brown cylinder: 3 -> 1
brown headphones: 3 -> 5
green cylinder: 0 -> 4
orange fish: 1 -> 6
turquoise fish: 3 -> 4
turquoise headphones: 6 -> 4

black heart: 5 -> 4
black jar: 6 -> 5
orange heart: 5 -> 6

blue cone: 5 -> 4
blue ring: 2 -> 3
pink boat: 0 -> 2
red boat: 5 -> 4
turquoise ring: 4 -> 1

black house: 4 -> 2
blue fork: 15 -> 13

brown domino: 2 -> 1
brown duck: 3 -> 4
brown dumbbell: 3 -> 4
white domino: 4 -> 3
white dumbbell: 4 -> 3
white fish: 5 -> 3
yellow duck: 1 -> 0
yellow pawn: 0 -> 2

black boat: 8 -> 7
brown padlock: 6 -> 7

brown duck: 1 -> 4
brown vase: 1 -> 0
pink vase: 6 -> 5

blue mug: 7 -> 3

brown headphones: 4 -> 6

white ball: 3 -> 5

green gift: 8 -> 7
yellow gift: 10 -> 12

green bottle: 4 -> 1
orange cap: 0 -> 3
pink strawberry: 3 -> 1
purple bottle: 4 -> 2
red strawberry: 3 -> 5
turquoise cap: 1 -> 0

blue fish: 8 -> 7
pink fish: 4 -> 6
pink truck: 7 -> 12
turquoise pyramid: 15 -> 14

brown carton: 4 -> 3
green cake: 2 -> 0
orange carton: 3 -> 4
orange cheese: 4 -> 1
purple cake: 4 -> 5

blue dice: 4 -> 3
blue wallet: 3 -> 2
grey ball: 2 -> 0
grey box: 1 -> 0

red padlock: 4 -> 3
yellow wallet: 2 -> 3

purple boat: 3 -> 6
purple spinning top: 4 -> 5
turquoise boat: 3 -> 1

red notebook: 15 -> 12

* Work to complete *
Copy out each entry precisely. Leave nothing out.

* Task solution *
brown cylinder: 3 -> 1
brown headphones: 3 -> 5
green cylinder: 0 -> 4
orange fish: 1 -> 6
turquoise fish: 3 -> 4
turquoise headphones: 6 -> 4

black heart: 5 -> 4
black jar: 6 -> 5
orange heart: 5 -> 6

blue cone: 5 -> 4
blue ring: 2 -> 3
pink boat: 0 -> 2
red boat: 5 -> 4
turquoise ring: 4 -> 1

black house: 4 -> 2
blue fork: 15 -> 13

brown domino: 2 -> 1
brown duck: 3 -> 4
brown dumbbell: 3 -> 4
white domino: 4 -> 3
white dumbbell: 4 -> 3
white fish: 5 -> 3
yellow duck: 1 -> 0
yellow pawn: 0 -> 2

black boat: 8 -> 7
brown padlock: 6 -> 7

brown duck: 1 -> 4
brown vase: 1 -> 0
pink vase: 6 -> 5

blue mug: 7 -> 3

brown headphones: 4 -> 6

white ball: 3 -> 5

green gift: 8 -> 7
yellow gift: 10 -> 12

green bottle: 4 -> 1
orange cap: 0 -> 3
pink strawberry: 3 -> 1
purple bottle: 4 -> 2
red strawberry: 3 -> 5
turquoise cap: 1 -> 0

blue fish: 8 -> 7
pink fish: 4 -> 6
pink truck: 7 -> 12
turquoise pyramid: 15 -> 14

brown carton: 4 -> 3
green cake: 2 -> 0
orange carton: 3 -> 4
orange cheese: 4 -> 1
purple cake: 4 -> 5

blue dice: 4 -> 3
blue wallet: 3 -> 2
grey ball: 2 -> 0
grey box: 1 -> 0

red padlock: 4 -> 3
yellow wallet: 2 -> 3

purple boat: 3 -> 6
purple spinning top: 4 -> 5
turquoise boat: 3 -> 1

red notebook: 15 -> 12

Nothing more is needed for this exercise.